**Records shown**.
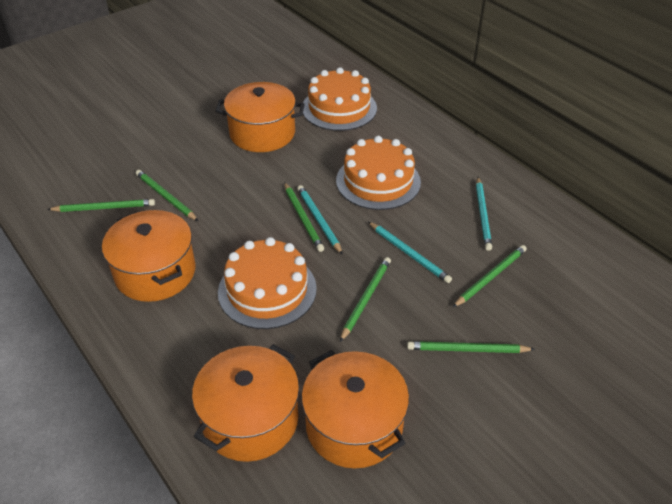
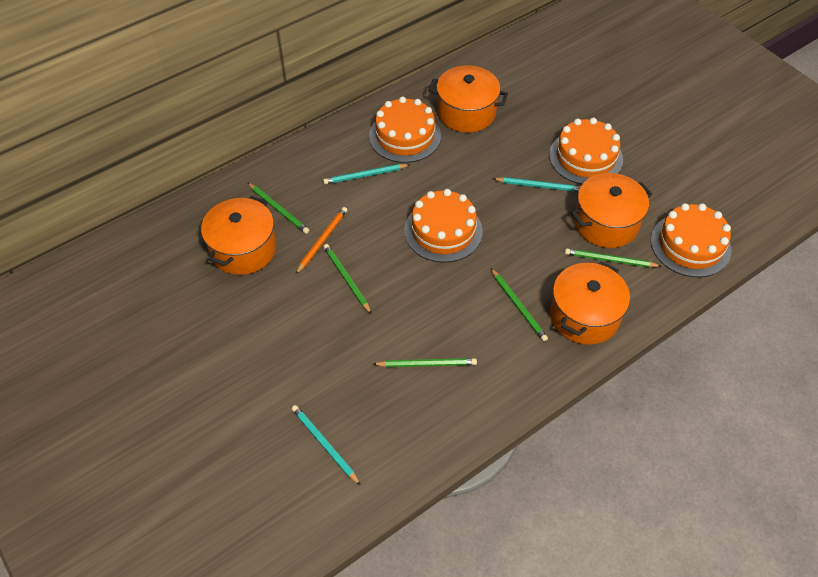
green pencil: 6 -> 5
orange cake: 3 -> 4
orange pencil: 0 -> 1

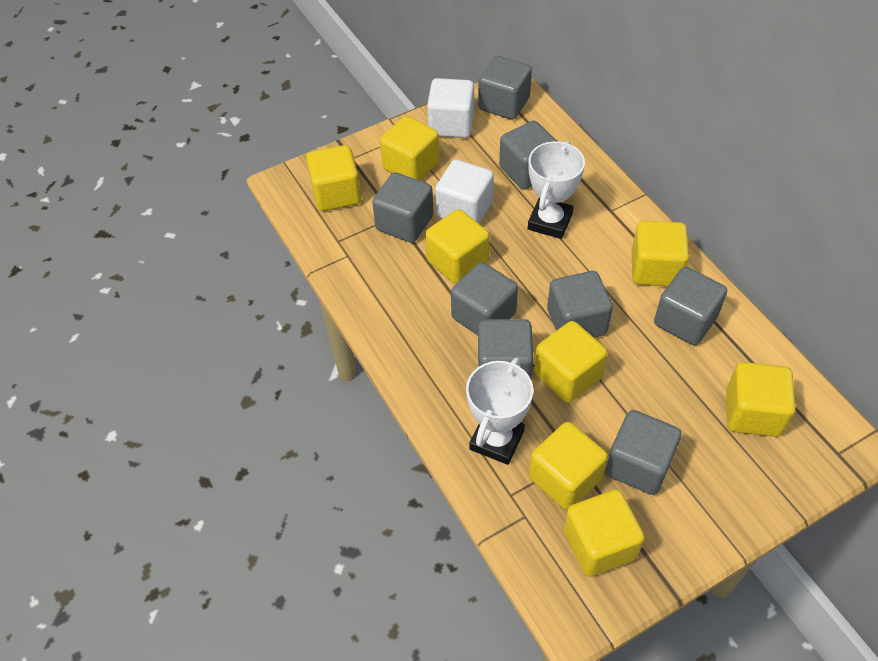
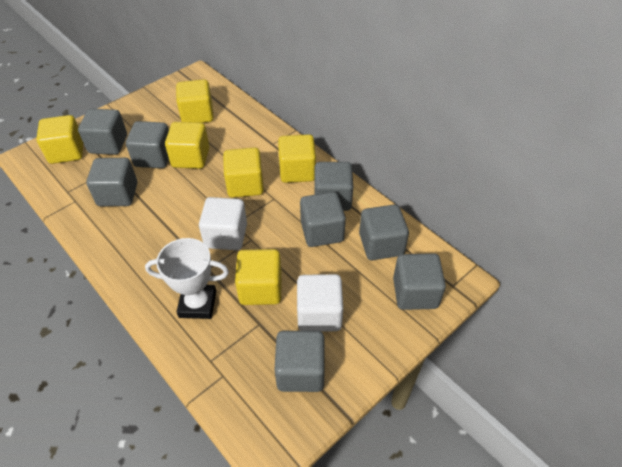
white trophy: 2 -> 1
yellow cube: 8 -> 6

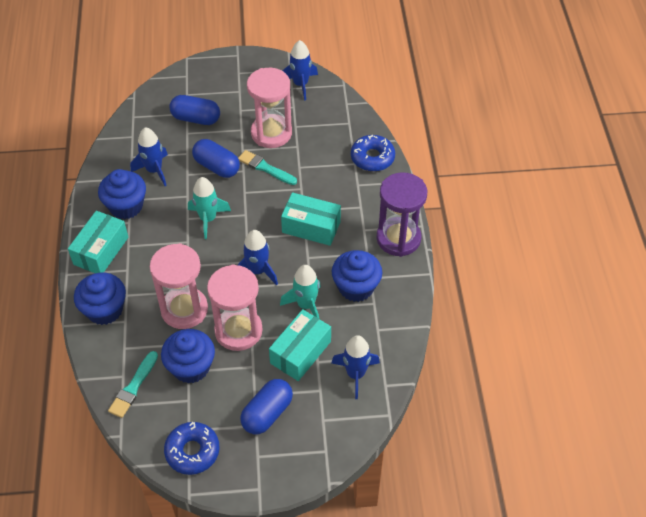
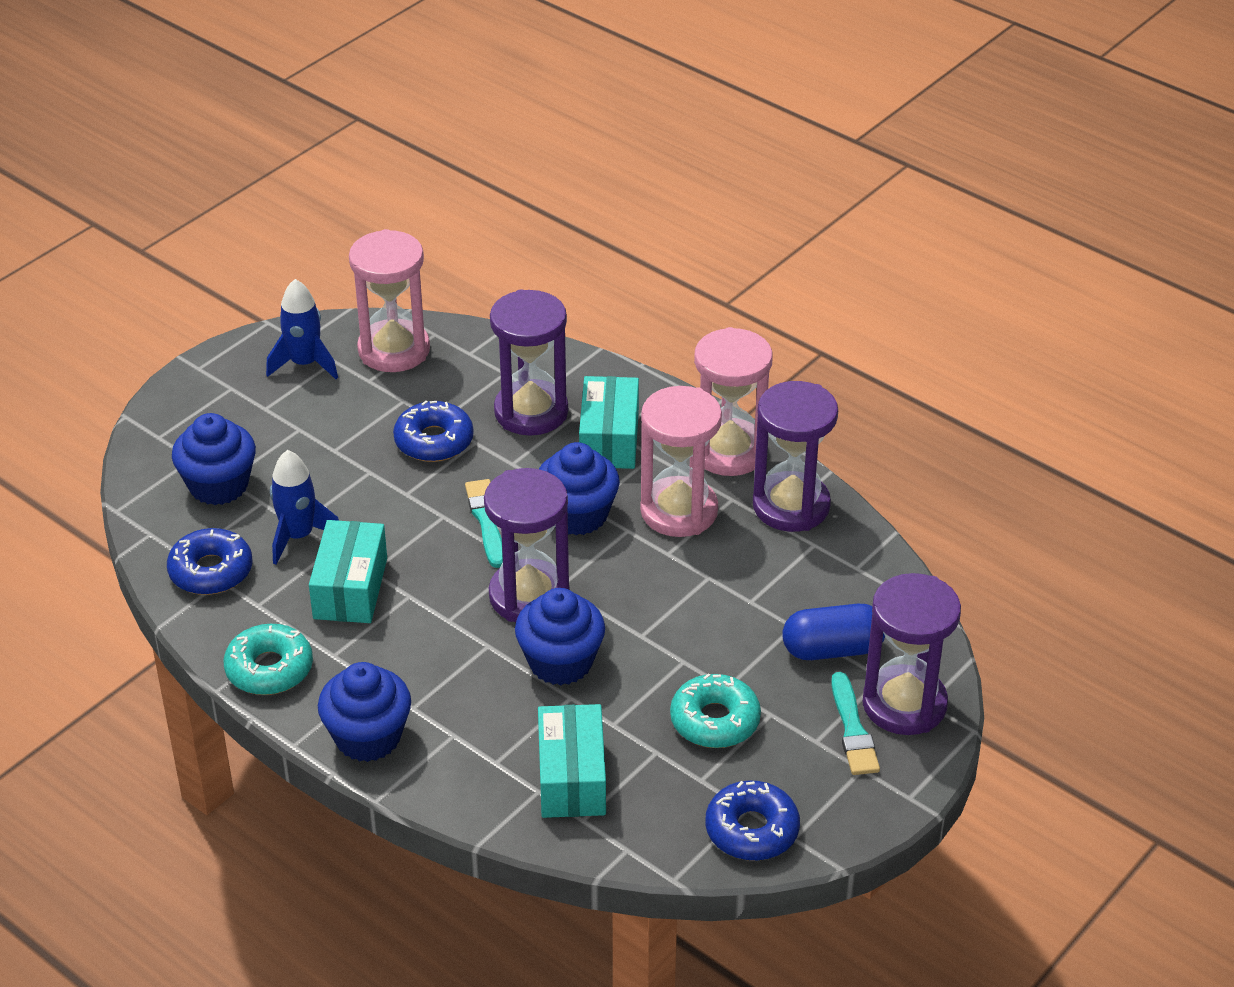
blue capsule: 3 -> 1
blue donut: 2 -> 3
blue rocket: 4 -> 2
purple hourglass: 1 -> 4
turquoise donut: 0 -> 2
turquoise rocket: 2 -> 0

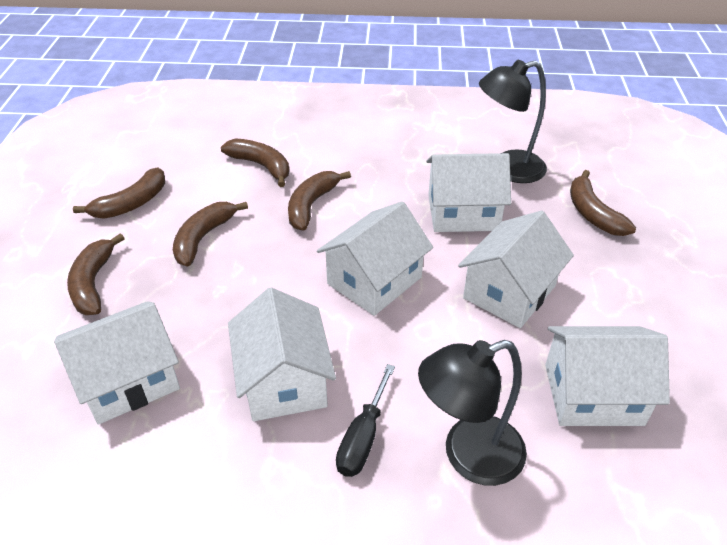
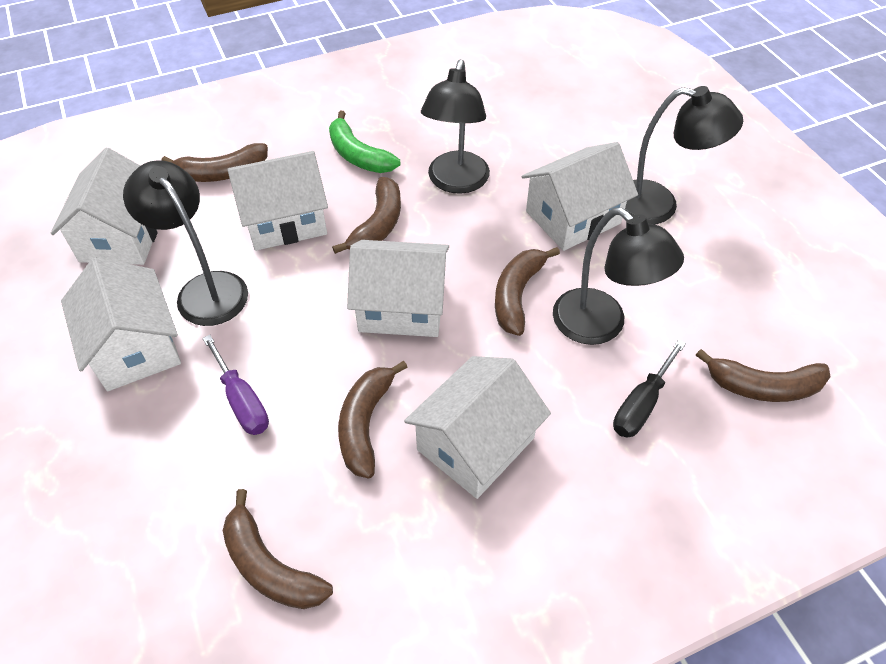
black lamp: 2 -> 4
green banana: 0 -> 1
purple screwdriver: 0 -> 1

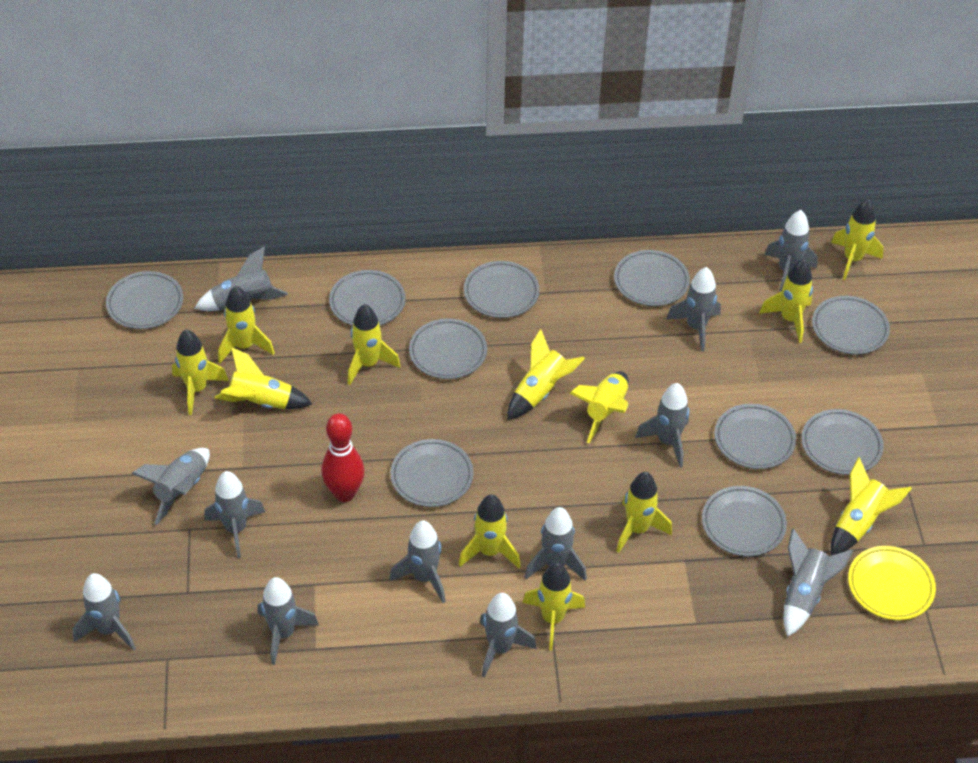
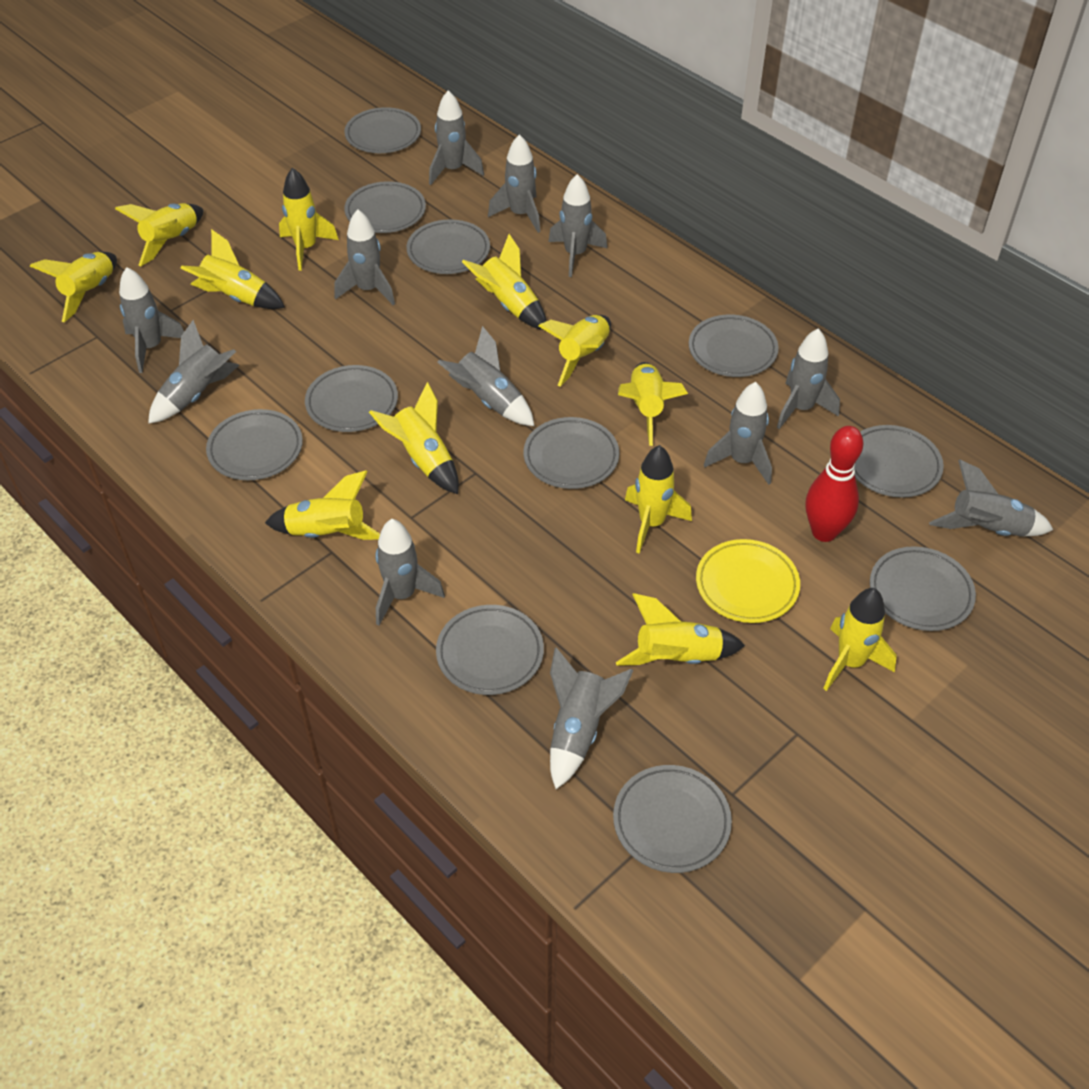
grey plate: 10 -> 11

**Task instructions**. For this exercise, return the records above in full and exactly, omitting the images.

**Output for this task**.
green pencil: 6 -> 5
orange cake: 3 -> 4
orange pencil: 0 -> 1

white trophy: 2 -> 1
yellow cube: 8 -> 6

blue capsule: 3 -> 1
blue donut: 2 -> 3
blue rocket: 4 -> 2
purple hourglass: 1 -> 4
turquoise donut: 0 -> 2
turquoise rocket: 2 -> 0

black lamp: 2 -> 4
green banana: 0 -> 1
purple screwdriver: 0 -> 1

grey plate: 10 -> 11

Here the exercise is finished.